━━ DATA IN THIS EXERCISE ━━

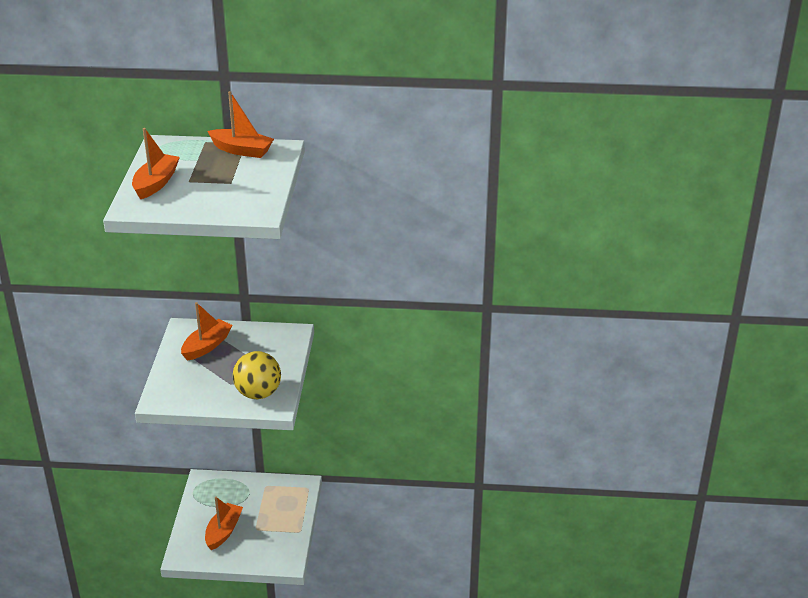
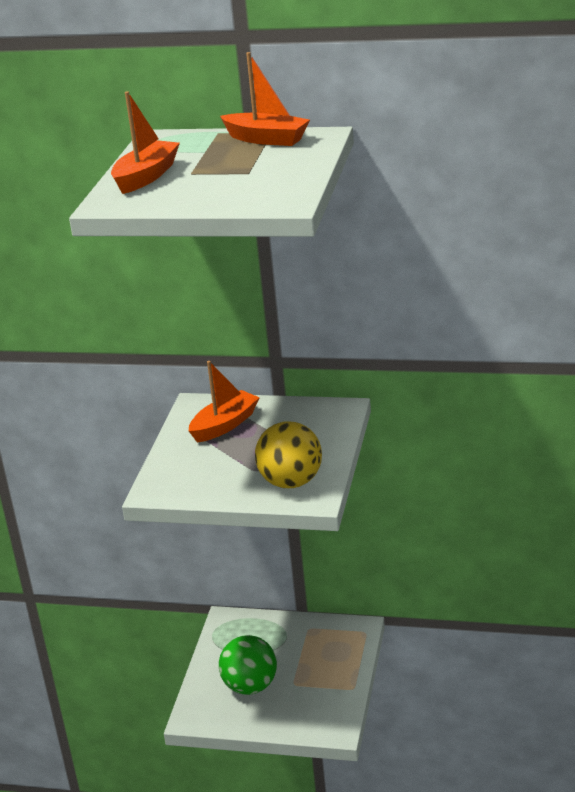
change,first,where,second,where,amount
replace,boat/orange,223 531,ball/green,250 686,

━━━
━━ DATA IN THIS EXERCISE ━━

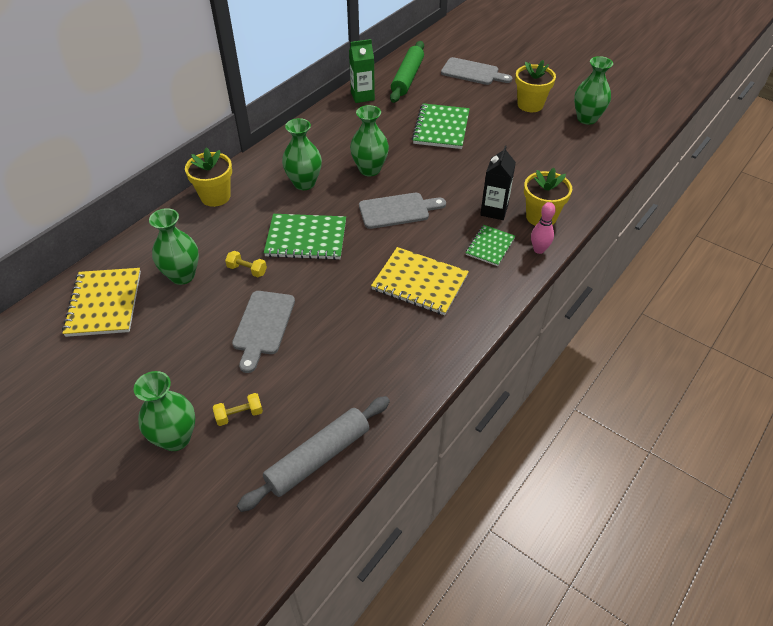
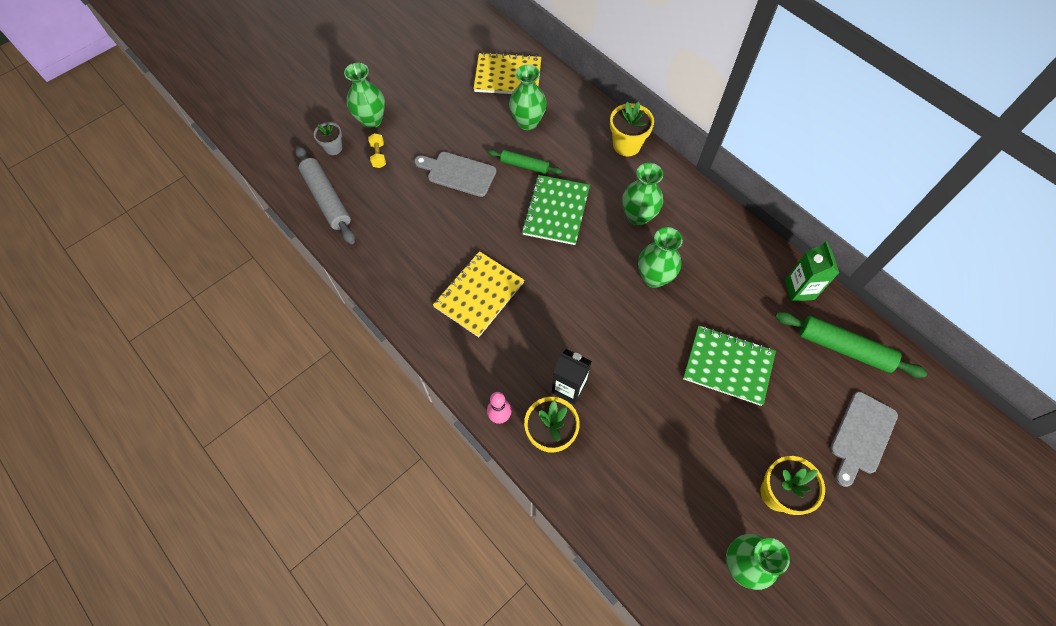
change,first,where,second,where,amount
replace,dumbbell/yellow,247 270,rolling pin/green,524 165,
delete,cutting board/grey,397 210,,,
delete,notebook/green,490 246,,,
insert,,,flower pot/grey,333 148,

━━━

EXERCISE INSTRUCTIONS:
The word is "green". Copy every line above where it appears.

TASK ANSWER:
replace,boat/orange,223 531,ball/green,250 686,
replace,dumbbell/yellow,247 270,rolling pin/green,524 165,
delete,notebook/green,490 246,,,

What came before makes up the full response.